TASK PROMPT:
Report how many lines in the rows contain the string "tuplet", with case counting, and give only that number.

Stored entries:

——

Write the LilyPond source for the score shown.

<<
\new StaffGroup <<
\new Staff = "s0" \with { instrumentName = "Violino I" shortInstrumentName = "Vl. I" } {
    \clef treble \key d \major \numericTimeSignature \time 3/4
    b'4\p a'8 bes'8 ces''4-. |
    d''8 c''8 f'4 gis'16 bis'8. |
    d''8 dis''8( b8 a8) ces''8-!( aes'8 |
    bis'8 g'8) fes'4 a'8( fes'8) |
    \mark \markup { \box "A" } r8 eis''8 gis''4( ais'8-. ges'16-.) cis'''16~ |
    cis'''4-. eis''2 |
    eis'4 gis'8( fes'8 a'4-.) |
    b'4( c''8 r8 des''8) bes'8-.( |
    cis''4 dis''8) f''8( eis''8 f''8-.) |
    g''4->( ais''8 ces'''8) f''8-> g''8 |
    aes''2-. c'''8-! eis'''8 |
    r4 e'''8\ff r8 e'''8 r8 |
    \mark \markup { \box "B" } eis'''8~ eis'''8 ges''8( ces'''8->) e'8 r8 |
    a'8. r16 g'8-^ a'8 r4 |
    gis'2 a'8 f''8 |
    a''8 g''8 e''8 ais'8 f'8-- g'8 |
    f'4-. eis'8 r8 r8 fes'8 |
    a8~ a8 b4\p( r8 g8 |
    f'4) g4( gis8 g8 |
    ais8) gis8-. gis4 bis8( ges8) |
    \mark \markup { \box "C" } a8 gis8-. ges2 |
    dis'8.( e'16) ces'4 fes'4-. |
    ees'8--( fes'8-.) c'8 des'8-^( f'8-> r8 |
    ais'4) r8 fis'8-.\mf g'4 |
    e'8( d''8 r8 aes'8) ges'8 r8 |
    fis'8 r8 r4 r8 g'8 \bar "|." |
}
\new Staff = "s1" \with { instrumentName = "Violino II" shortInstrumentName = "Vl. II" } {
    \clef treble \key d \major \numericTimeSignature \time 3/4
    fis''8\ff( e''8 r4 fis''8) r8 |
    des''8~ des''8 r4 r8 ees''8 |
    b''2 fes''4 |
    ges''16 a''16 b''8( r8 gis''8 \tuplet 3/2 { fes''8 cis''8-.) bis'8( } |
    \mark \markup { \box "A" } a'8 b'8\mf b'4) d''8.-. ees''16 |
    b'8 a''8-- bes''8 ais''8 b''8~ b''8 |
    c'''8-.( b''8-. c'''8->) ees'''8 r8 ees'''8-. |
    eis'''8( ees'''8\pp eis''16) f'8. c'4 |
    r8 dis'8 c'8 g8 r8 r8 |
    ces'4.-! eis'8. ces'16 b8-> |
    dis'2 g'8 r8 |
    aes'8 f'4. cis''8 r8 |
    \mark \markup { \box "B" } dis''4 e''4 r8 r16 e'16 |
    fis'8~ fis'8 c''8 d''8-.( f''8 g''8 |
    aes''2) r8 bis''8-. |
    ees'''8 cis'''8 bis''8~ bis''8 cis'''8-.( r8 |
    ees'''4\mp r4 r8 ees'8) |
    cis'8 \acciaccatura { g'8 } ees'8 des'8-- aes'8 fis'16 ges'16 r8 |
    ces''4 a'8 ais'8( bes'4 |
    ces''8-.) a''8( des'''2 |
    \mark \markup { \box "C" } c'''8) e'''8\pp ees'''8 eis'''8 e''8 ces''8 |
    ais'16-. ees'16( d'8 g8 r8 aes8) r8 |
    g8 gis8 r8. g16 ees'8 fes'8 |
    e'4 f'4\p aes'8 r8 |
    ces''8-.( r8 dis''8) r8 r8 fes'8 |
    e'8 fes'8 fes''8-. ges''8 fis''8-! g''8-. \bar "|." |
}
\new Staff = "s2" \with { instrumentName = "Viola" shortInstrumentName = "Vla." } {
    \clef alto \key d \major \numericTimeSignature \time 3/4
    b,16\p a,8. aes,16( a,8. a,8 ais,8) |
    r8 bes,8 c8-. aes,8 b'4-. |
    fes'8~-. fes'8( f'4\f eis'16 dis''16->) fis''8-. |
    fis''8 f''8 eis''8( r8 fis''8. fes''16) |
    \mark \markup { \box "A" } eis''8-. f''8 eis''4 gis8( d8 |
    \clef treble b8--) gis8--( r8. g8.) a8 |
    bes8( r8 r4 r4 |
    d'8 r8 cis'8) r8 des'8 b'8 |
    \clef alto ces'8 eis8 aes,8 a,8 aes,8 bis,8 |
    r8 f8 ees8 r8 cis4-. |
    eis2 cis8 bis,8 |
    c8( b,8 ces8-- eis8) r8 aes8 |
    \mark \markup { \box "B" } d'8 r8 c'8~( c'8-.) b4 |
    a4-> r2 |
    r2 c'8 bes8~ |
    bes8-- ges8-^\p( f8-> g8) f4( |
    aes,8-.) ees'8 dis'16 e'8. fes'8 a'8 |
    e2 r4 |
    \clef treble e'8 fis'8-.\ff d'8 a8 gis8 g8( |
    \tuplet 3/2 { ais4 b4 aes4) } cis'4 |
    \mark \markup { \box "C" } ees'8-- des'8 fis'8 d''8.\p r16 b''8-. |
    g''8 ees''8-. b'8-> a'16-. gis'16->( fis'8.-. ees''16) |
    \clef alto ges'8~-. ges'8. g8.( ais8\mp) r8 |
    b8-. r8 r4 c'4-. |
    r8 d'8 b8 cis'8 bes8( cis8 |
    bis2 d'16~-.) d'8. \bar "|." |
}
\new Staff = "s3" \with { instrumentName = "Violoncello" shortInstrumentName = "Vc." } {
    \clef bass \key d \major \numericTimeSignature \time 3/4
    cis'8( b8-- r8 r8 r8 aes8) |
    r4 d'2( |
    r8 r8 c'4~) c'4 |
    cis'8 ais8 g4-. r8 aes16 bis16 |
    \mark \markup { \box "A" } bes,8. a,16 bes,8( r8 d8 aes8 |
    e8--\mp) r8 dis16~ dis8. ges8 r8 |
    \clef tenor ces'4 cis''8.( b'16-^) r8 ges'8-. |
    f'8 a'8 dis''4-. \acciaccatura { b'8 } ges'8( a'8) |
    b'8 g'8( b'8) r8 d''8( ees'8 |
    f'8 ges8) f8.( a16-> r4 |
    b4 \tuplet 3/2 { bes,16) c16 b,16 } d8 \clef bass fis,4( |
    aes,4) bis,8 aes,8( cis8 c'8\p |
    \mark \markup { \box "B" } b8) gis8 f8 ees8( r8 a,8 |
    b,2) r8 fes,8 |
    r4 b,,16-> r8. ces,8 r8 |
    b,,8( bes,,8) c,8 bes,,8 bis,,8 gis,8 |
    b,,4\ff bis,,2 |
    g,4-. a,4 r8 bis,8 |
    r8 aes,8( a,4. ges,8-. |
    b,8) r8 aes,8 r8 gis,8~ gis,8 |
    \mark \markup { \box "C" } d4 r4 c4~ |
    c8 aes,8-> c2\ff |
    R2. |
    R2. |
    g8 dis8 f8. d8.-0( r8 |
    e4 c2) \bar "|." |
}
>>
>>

——

FINISHED TASK:
3